### INSTRUCTIONS FOR THE TASK
Look for the string "PIXELS" in the listing below and copy every line in which it appears.

*** RECORDS FOR THIS TASK ***

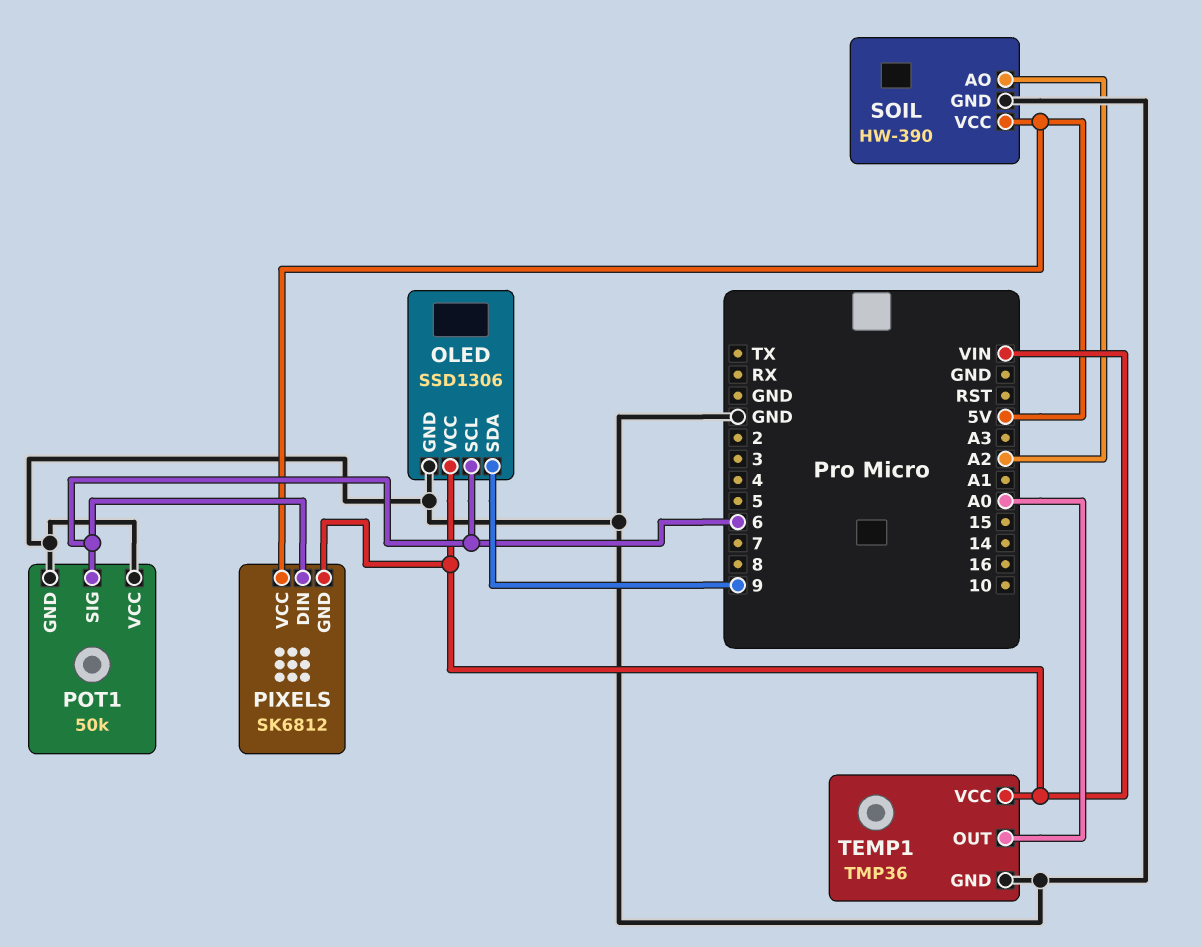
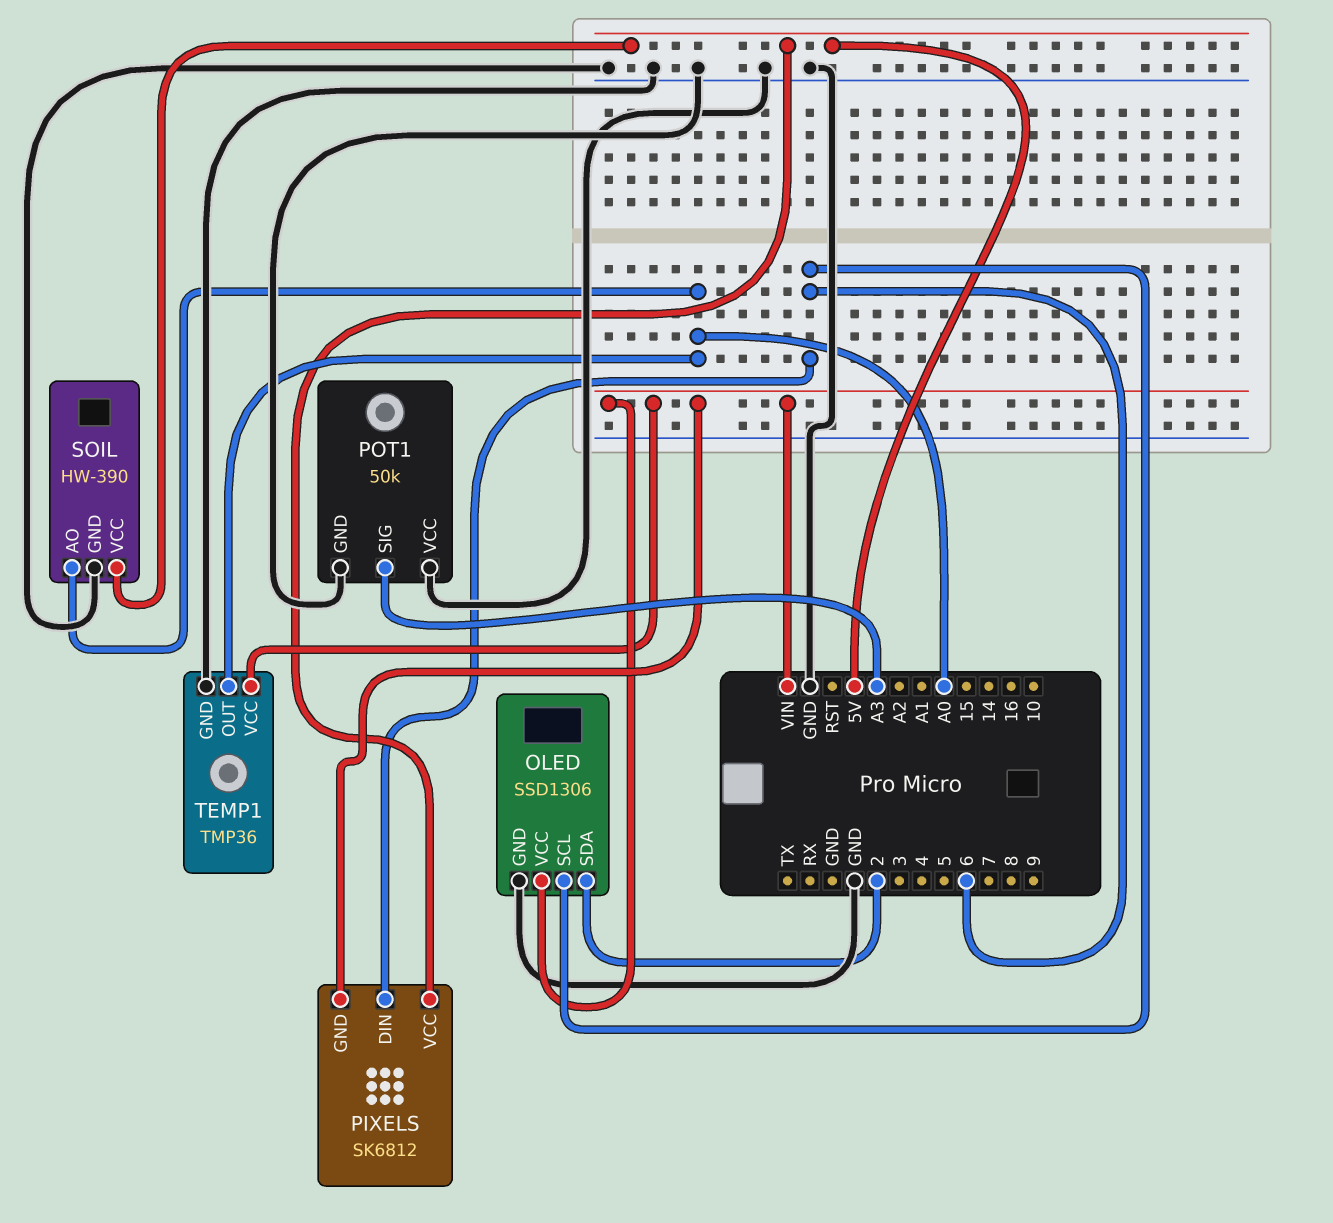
OLED pin SDA: 9 -> 2
POT1 pin SIG: 6 -> A3
SOIL pin AO: A2 -> A0

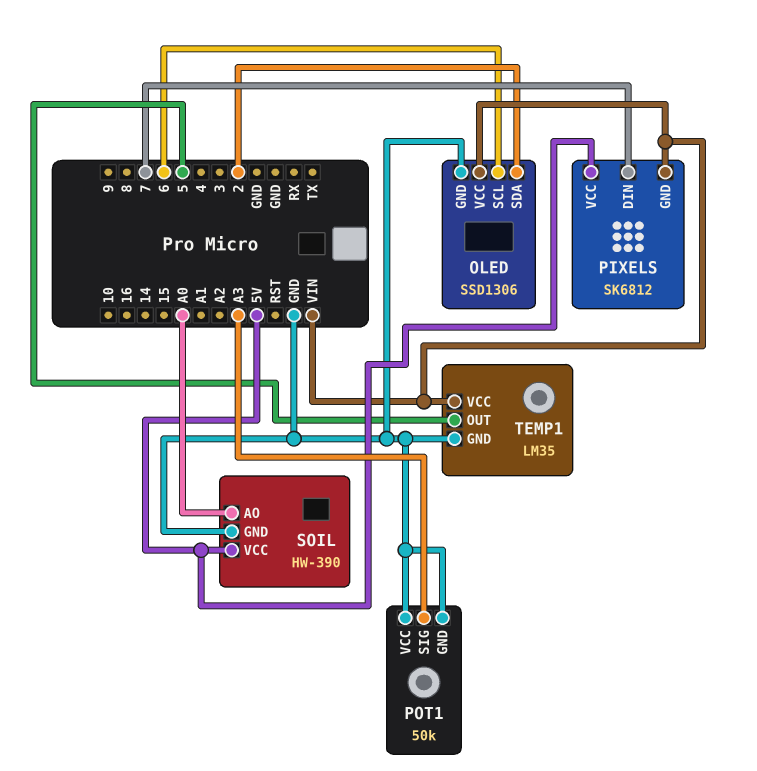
PIXELS pin DIN: 6 -> 7
TEMP1: TMP36 -> LM35
TEMP1 pin OUT: A0 -> 5

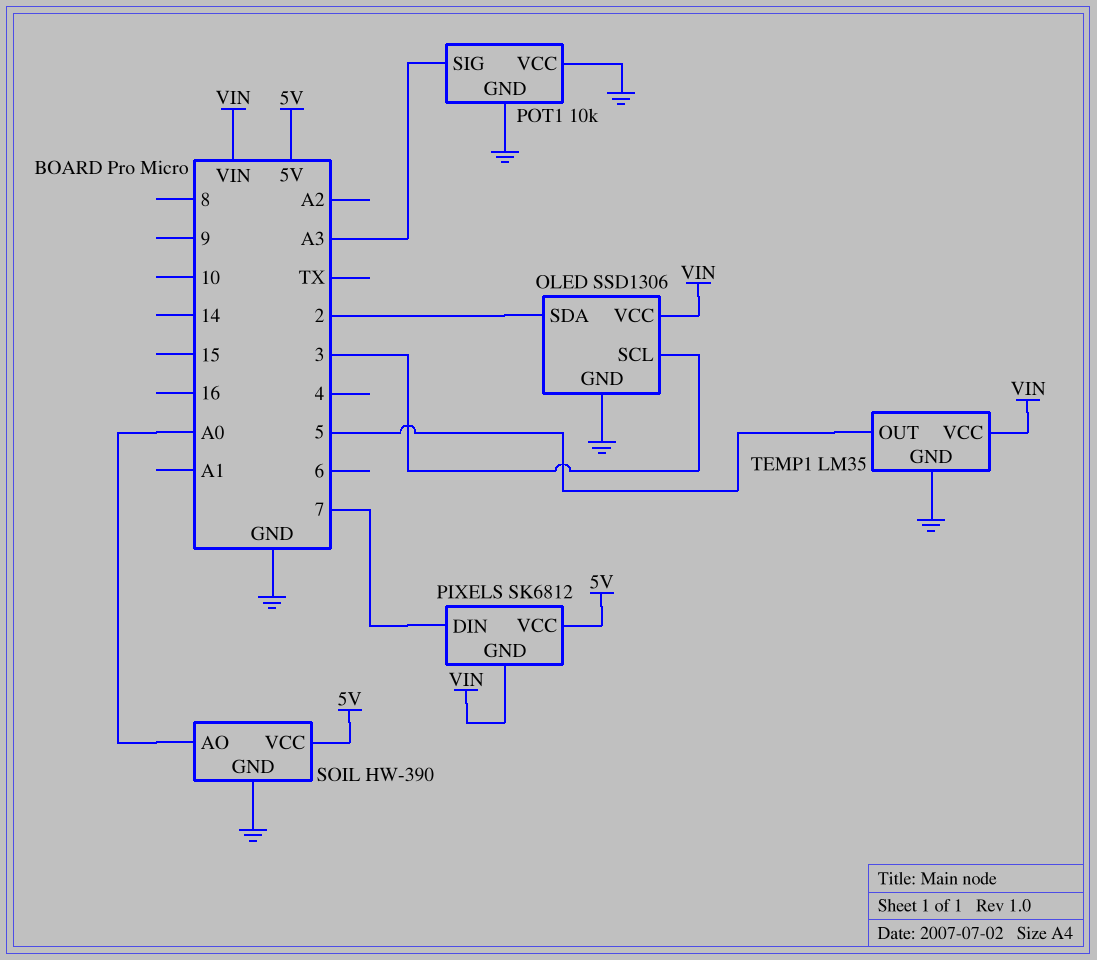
OLED pin SCL: 6 -> 3
POT1: 50k -> 10k

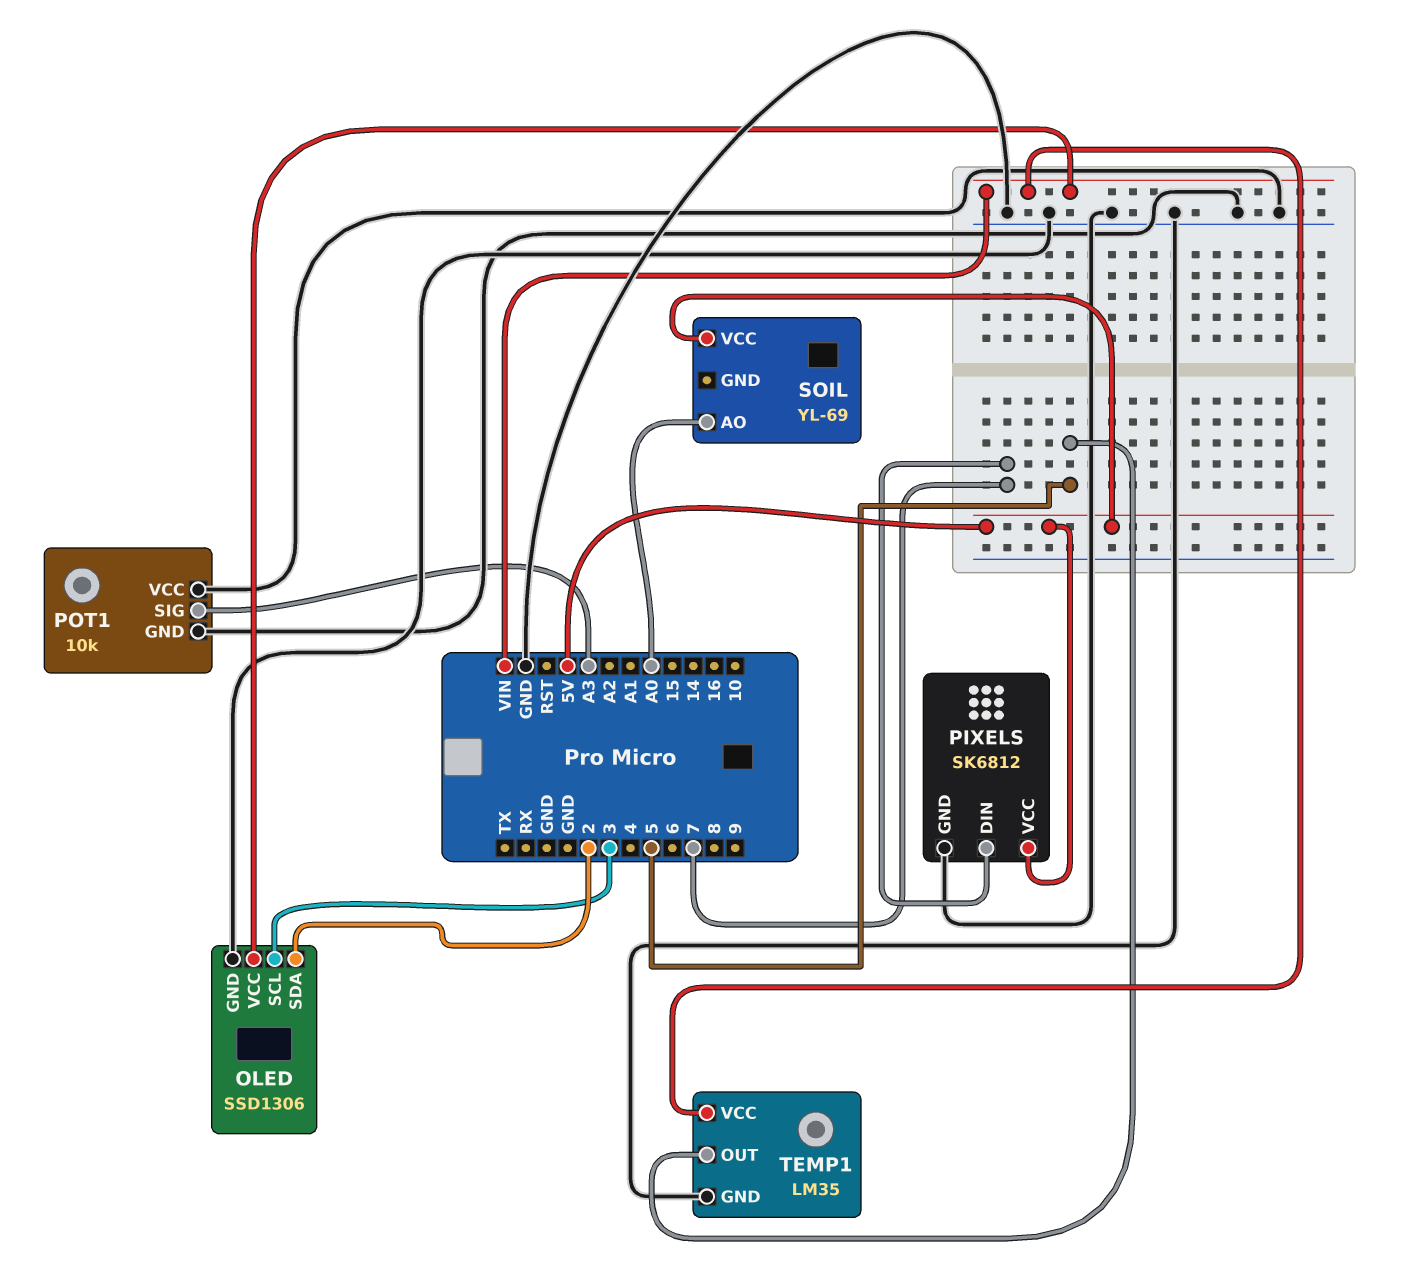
PIXELS pin GND: VIN -> GND
SOIL: HW-390 -> YL-69
SOIL pin GND: GND -> none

*** End of RECORDS FOR THIS TASK ***

### RESULT OF THE EXERCISE
PIXELS pin DIN: 6 -> 7
PIXELS pin GND: VIN -> GND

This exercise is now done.